Problem: Locate and copy each line in the data that contains the word "none".

Top of Data extract

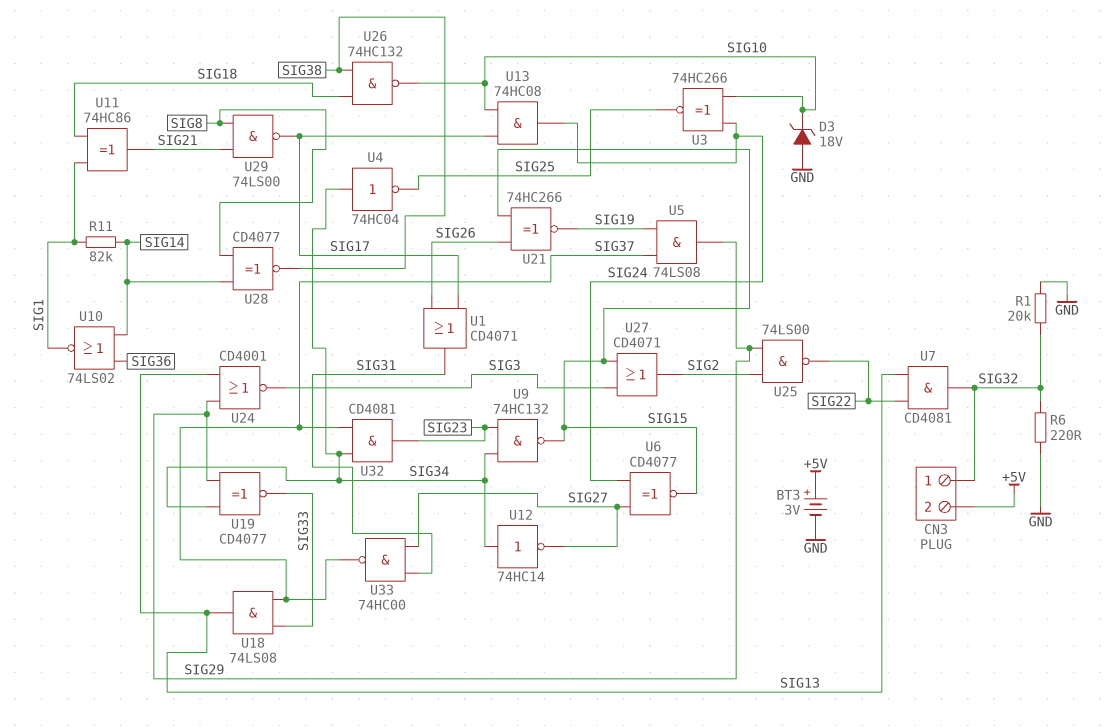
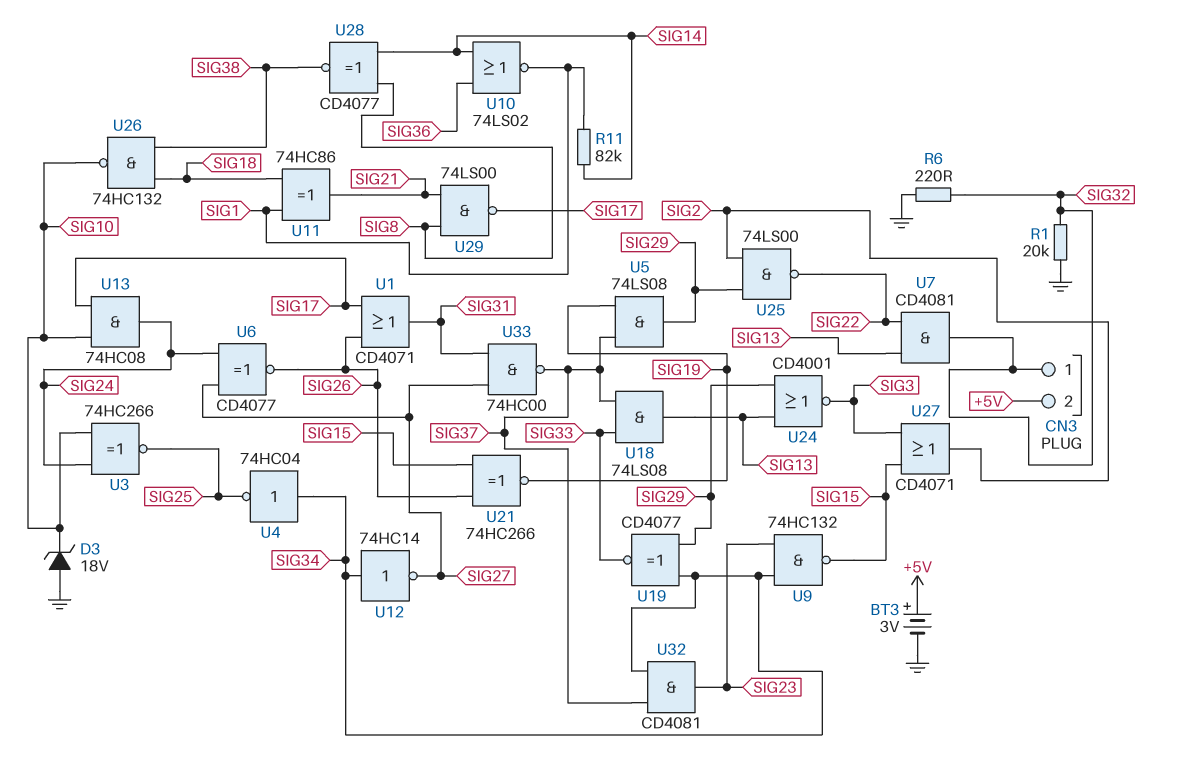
U6: XNOR CD4077 (in SIG24, in SIG27, out SIG15) -> XNOR CD4077 (in SIG24, in SIG27, out SIG26)

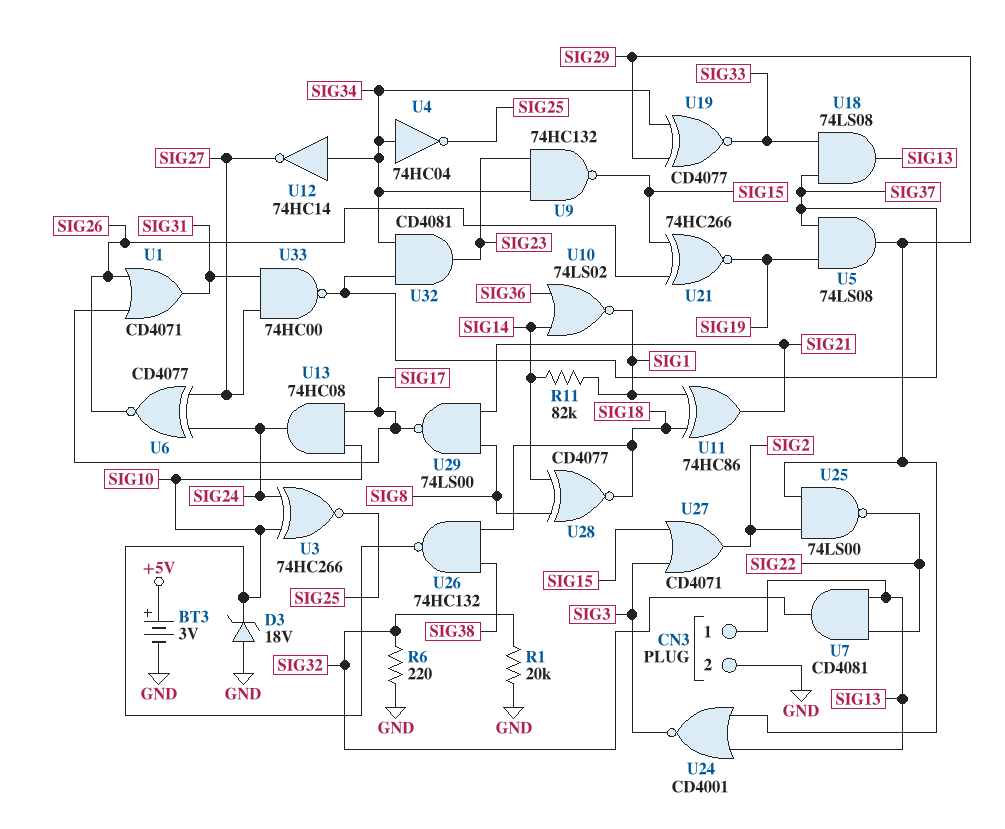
CN3 pin 1: SIG32 -> SIG13
CN3 pin 2: +5V -> GND
U28: XNOR CD4077 (in SIG8, in SIG14, out SIG38) -> XNOR CD4077 (in SIG8, in SIG14, out SIG18)

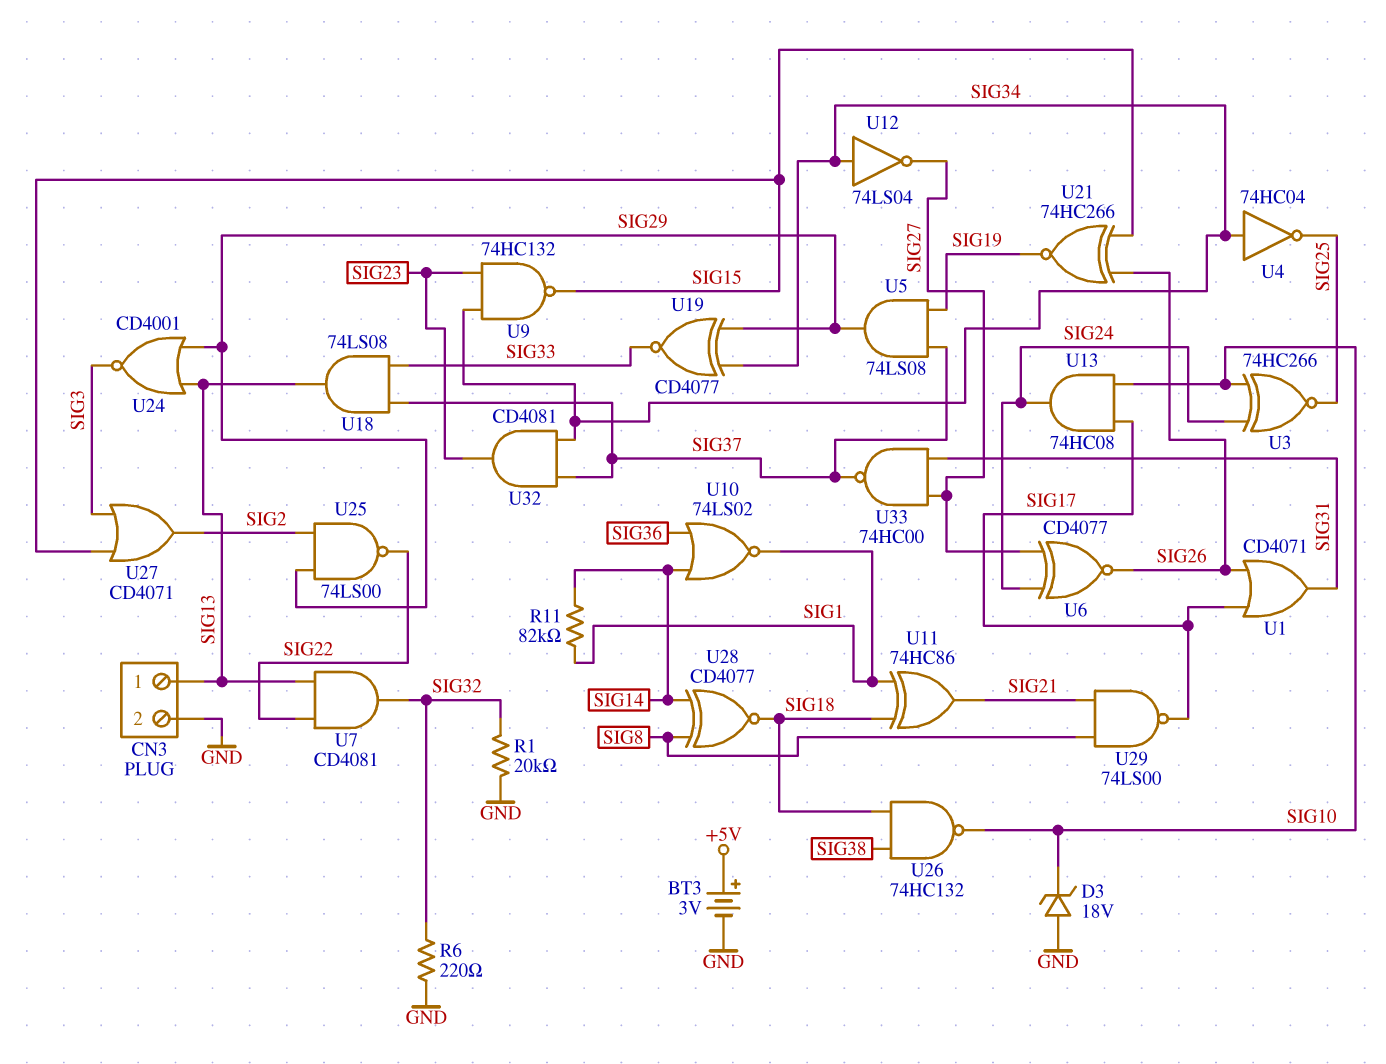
U12: NOT 74HC14 (in SIG34, out SIG27) -> NOT 74LS04 (in SIG34, out SIG27)

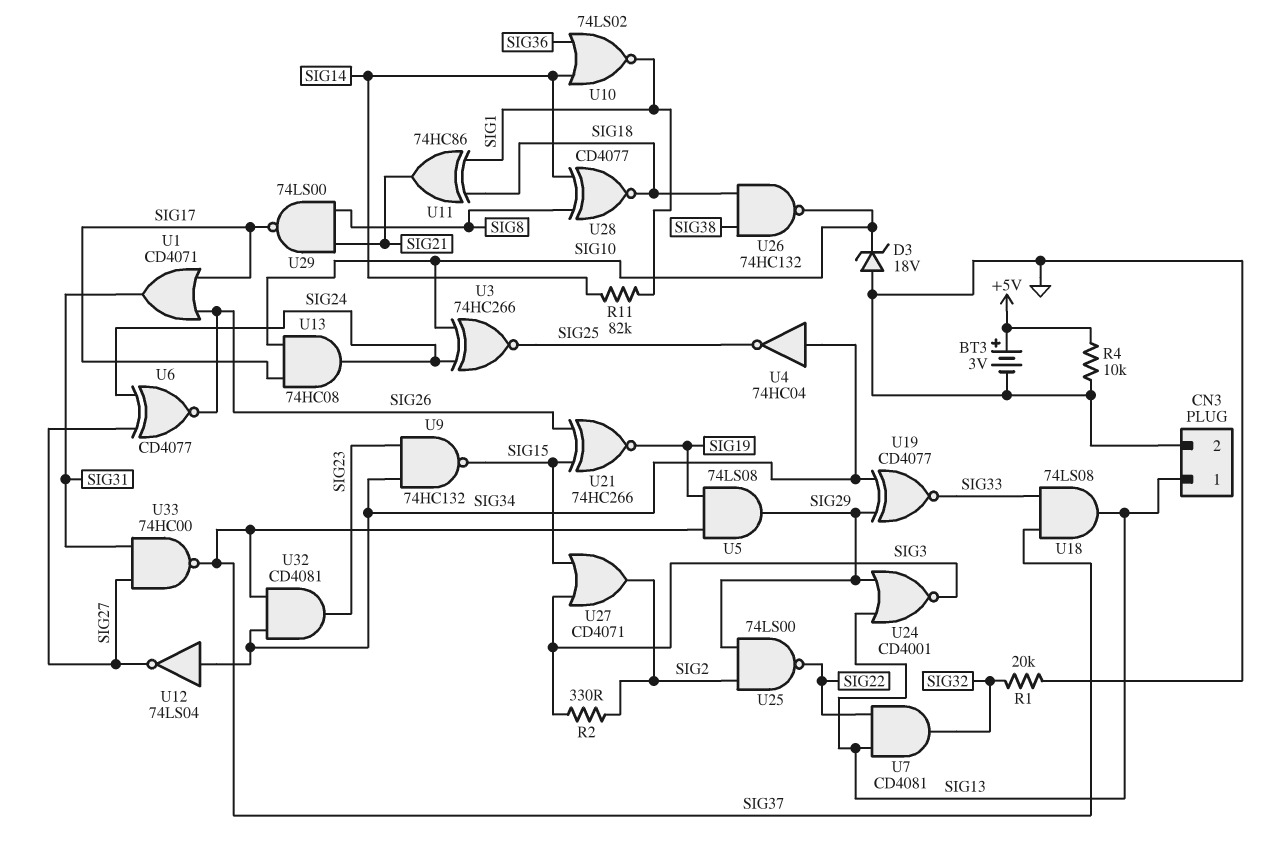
R2: none -> 330 (SIG2, SIG3)
R4: none -> 10k (+5V, GND)
R6: 220 (GND, SIG32) -> none

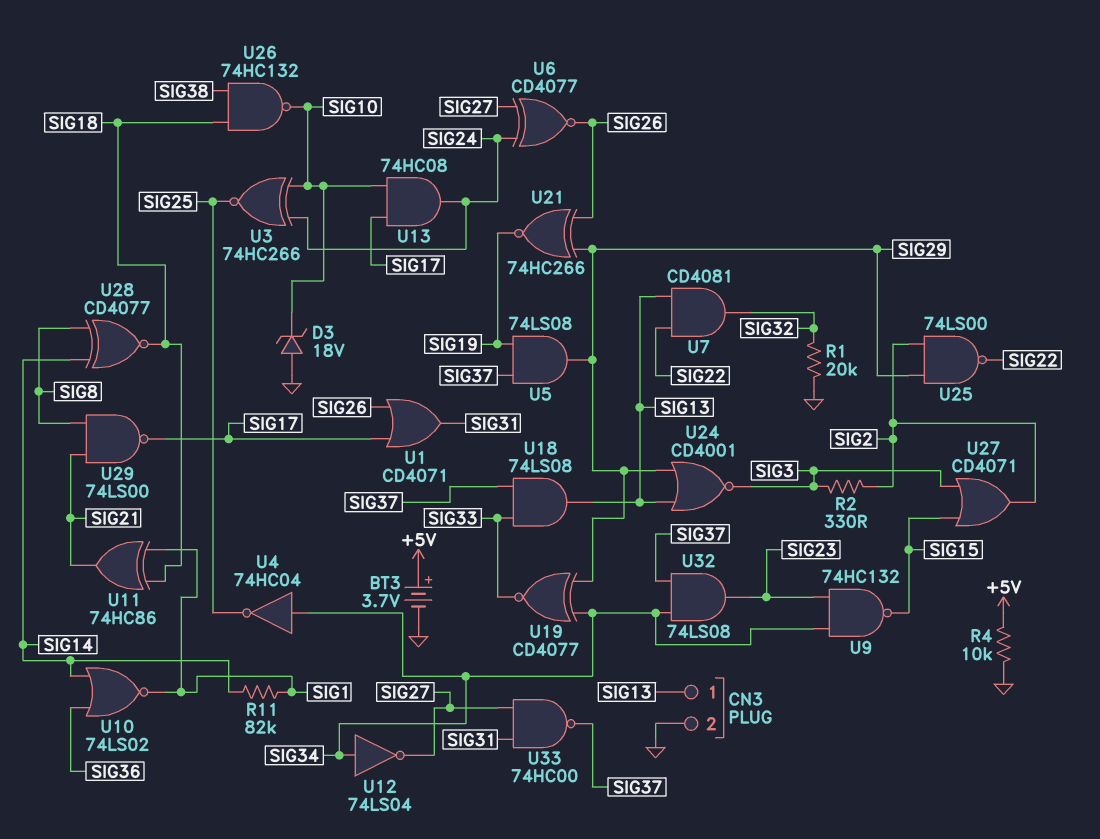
BT3: 3V (plus +5V, minus GND) -> 3.7V (plus +5V, minus GND)
U21: XNOR 74HC266 (in SIG15, in SIG26, out SIG19) -> XNOR 74HC266 (in SIG26, in SIG29, out SIG19)
U32: AND CD4081 (in SIG34, in SIG37, out SIG23) -> AND 74LS08 (in SIG34, in SIG37, out SIG23)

Bottom of Data extract

Completed exercise:
R2: none -> 330 (SIG2, SIG3)
R4: none -> 10k (+5V, GND)
R6: 220 (GND, SIG32) -> none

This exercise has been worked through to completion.